(Collected data entries)
---

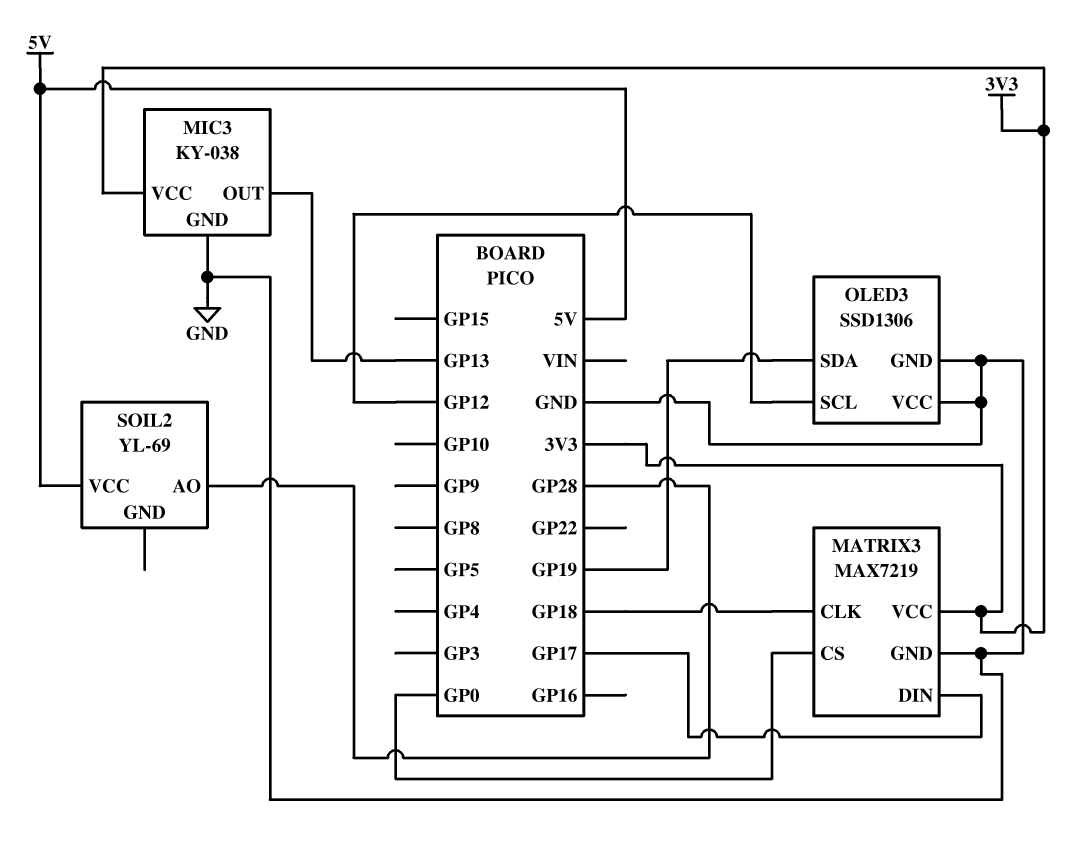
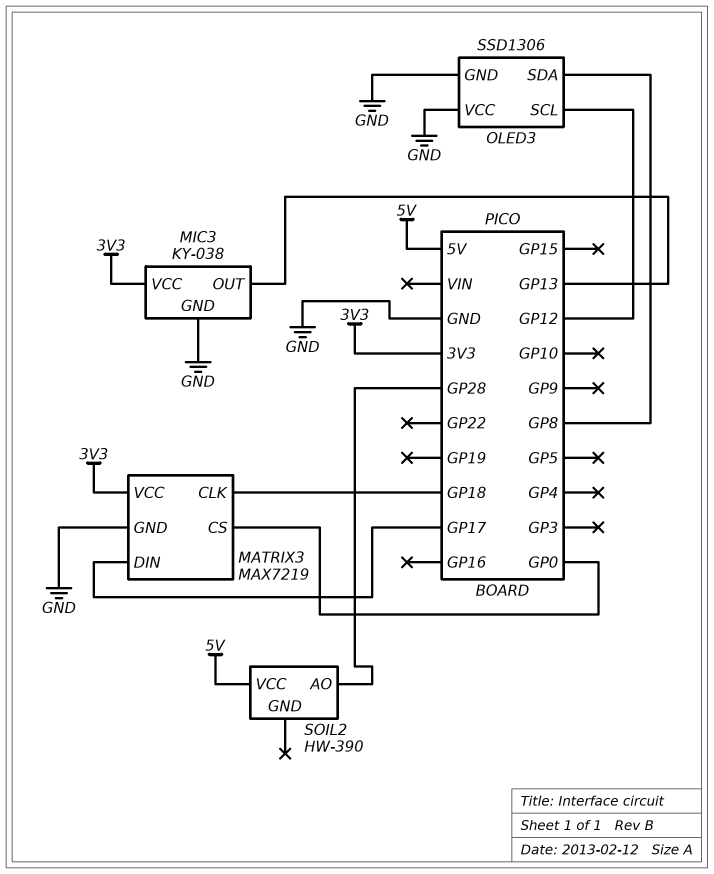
OLED3 pin SDA: GP19 -> GP8
SOIL2: YL-69 -> HW-390

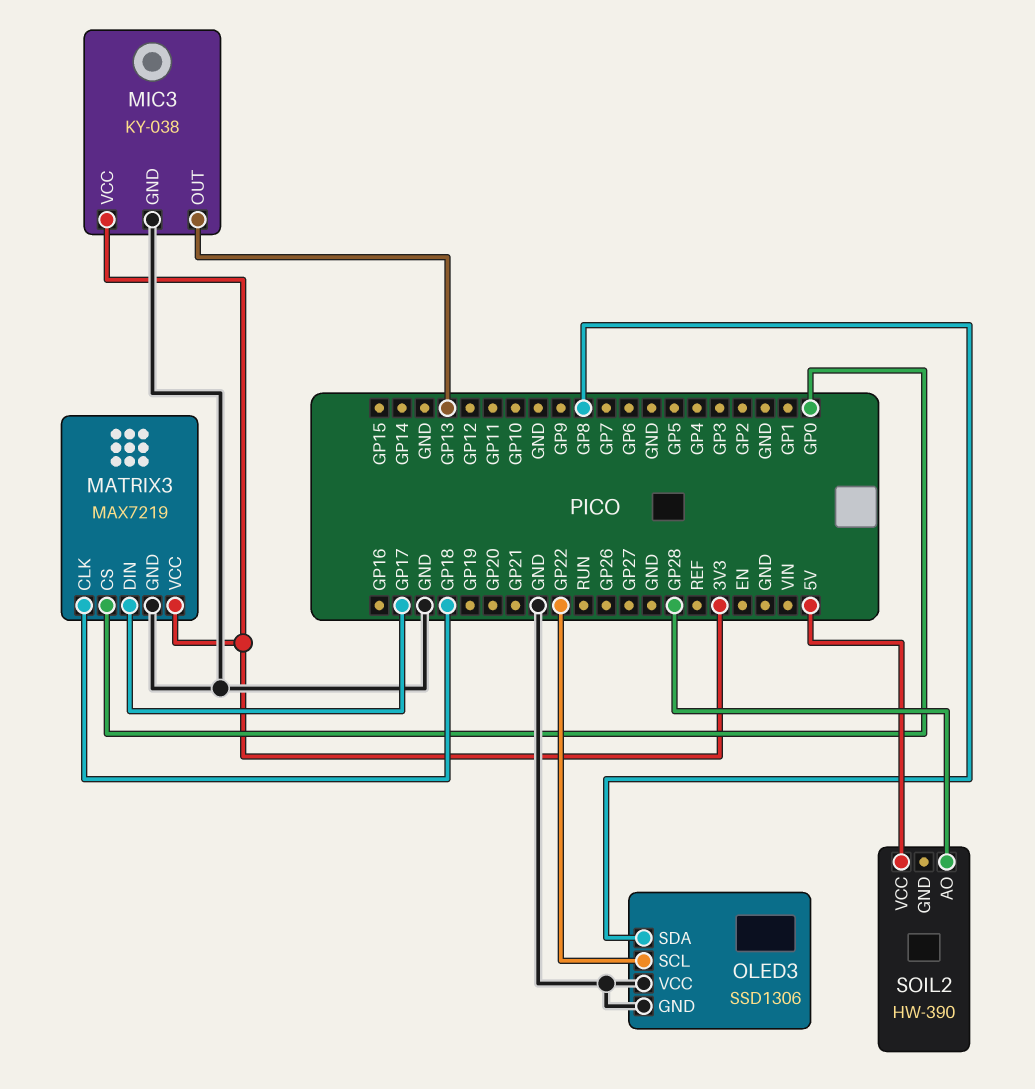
OLED3 pin SCL: GP12 -> GP22

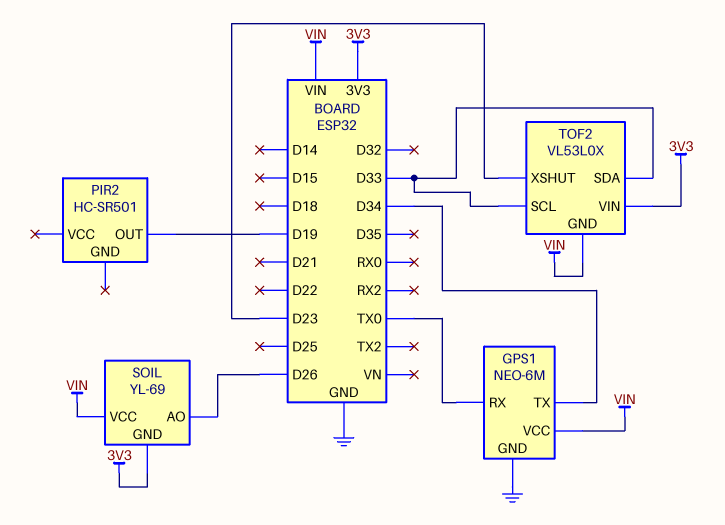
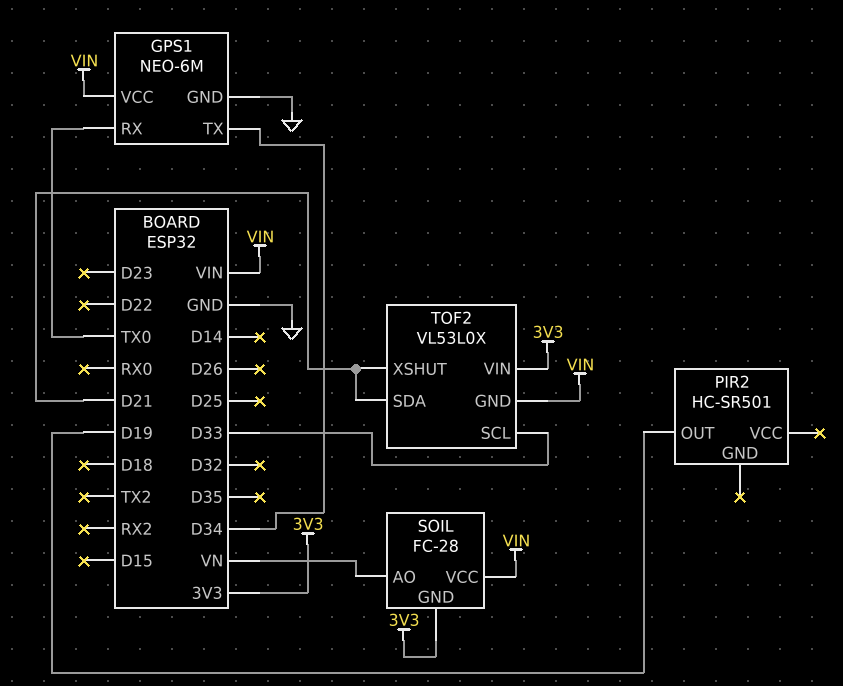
SOIL: YL-69 -> FC-28
SOIL pin AO: D26 -> VN
TOF2 pin SDA: D33 -> D21
TOF2 pin XSHUT: D23 -> D21

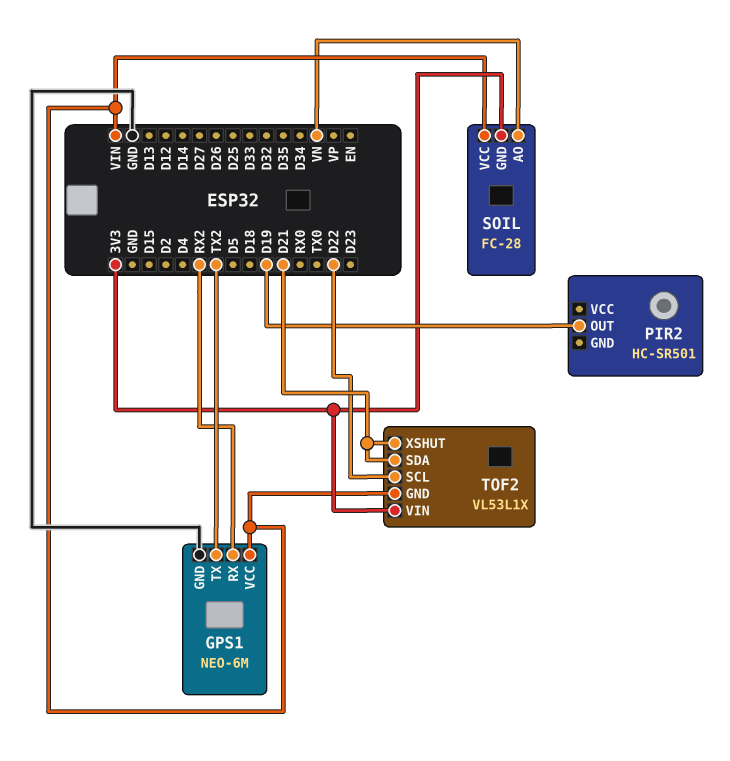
GPS1 pin RX: TX0 -> RX2
GPS1 pin TX: D34 -> TX2
TOF2: VL53L0X -> VL53L1X
TOF2 pin SCL: D33 -> D22

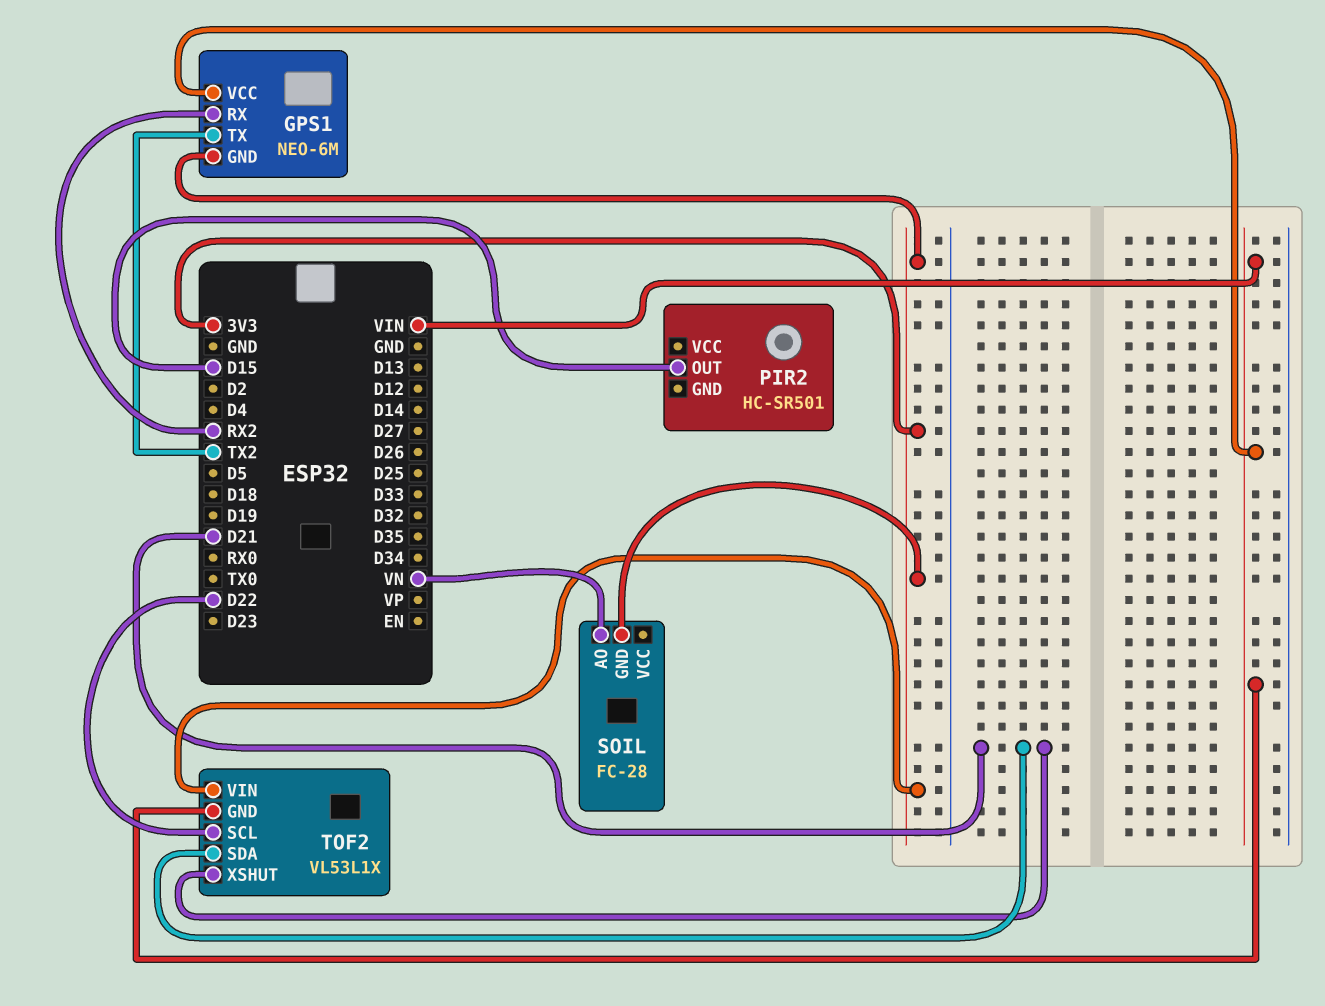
GPS1 pin GND: GND -> 3V3
PIR2 pin OUT: D19 -> D15
SOIL pin VCC: VIN -> none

---

Could you transcribe exactly the lines from the one with "TOF2 pin SCL: D33 -> D22" through the end of the data, both ends included, and nothing else, skipping the pictures?

TOF2 pin SCL: D33 -> D22

GPS1 pin GND: GND -> 3V3
PIR2 pin OUT: D19 -> D15
SOIL pin VCC: VIN -> none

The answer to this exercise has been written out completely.